- **Exercise instructions**: Produce word for word the lines of the data below running from the one that has "red brick B8 level 2 -> red brick G10 level 2" to the one that has "red round brick", inclusive, and no others.

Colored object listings

☆ ☆ ☆ ☆ ☆ ☆ ☆

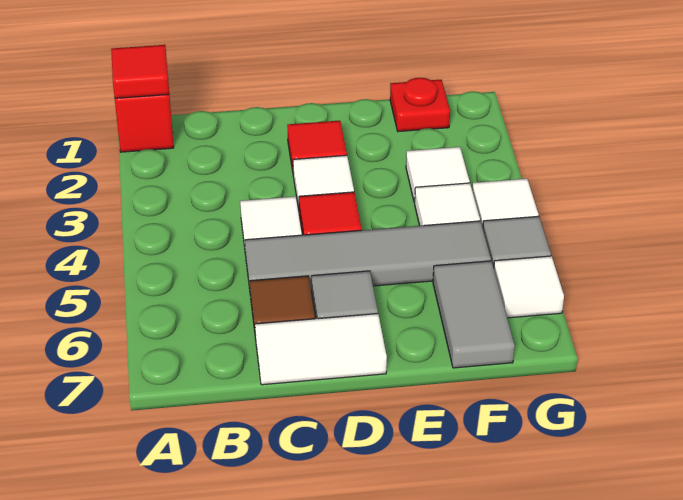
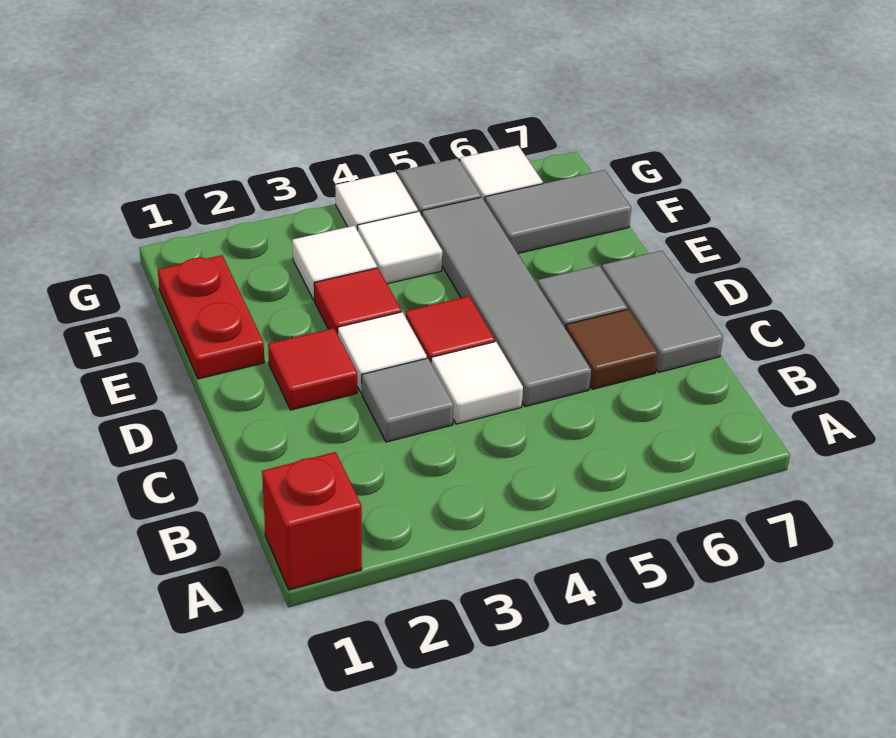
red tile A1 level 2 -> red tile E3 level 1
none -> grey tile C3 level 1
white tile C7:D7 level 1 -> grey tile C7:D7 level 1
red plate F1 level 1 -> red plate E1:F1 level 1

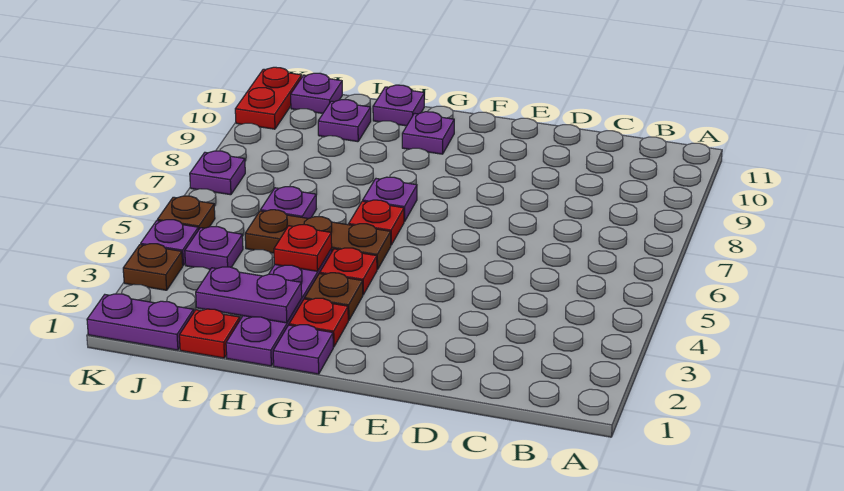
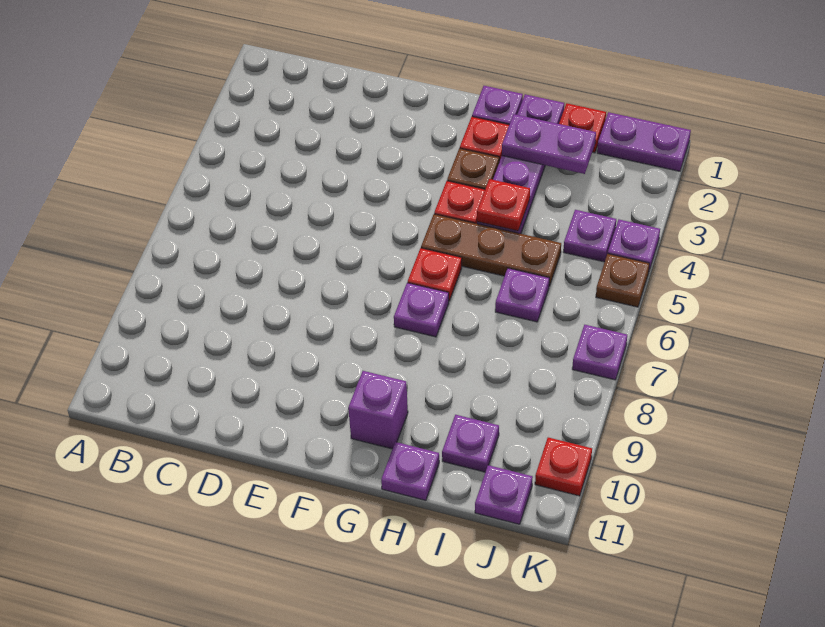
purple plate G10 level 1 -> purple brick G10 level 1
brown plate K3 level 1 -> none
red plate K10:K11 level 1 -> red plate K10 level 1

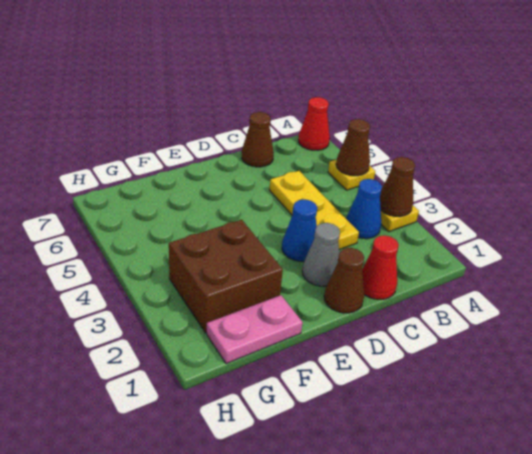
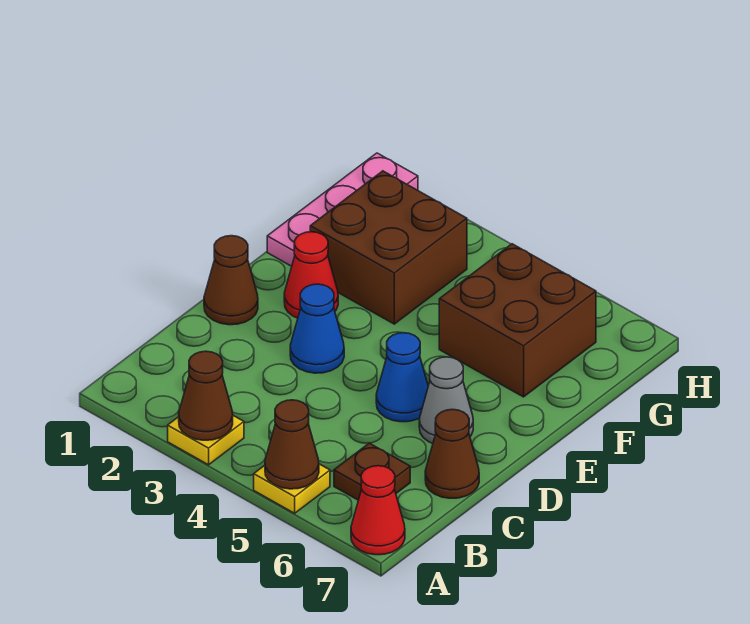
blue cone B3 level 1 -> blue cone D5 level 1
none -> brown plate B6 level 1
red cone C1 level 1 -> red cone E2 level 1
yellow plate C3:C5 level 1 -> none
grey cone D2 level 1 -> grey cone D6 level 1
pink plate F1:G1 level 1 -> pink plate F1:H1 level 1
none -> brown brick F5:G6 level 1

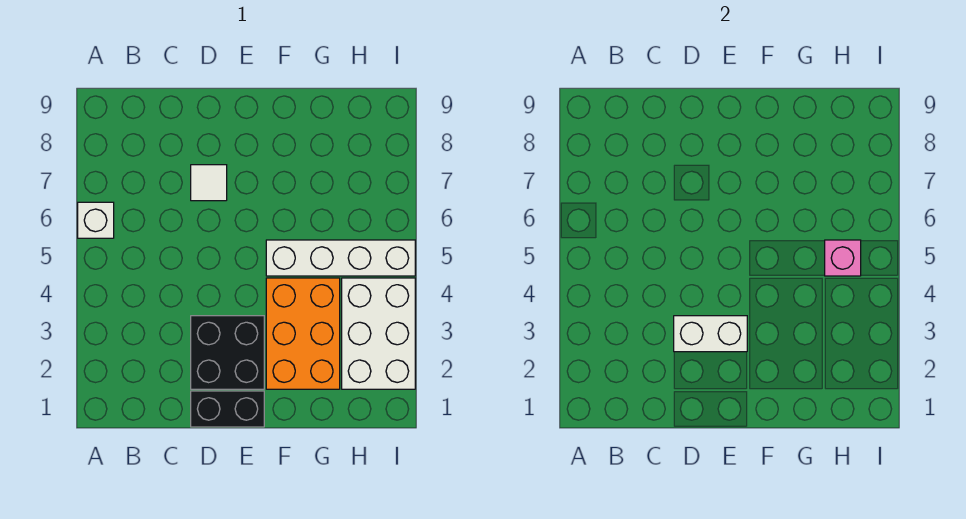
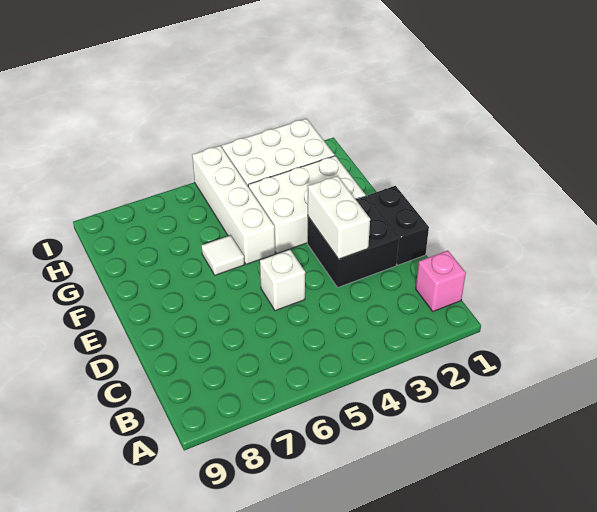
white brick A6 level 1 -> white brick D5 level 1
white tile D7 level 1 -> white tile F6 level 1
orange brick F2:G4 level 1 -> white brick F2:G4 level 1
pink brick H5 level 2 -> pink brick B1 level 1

☆ ☆ ☆ ☆ ☆ ☆ ☆

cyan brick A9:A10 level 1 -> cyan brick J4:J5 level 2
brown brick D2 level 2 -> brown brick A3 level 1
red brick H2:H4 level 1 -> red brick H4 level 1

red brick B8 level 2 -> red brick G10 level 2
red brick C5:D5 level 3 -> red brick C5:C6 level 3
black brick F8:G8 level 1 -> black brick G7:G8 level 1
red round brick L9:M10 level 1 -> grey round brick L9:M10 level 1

☆ ☆ ☆ ☆ ☆ ☆ ☆

- **Answer section**:
red brick B8 level 2 -> red brick G10 level 2
red brick C5:D5 level 3 -> red brick C5:C6 level 3
black brick F8:G8 level 1 -> black brick G7:G8 level 1
red round brick L9:M10 level 1 -> grey round brick L9:M10 level 1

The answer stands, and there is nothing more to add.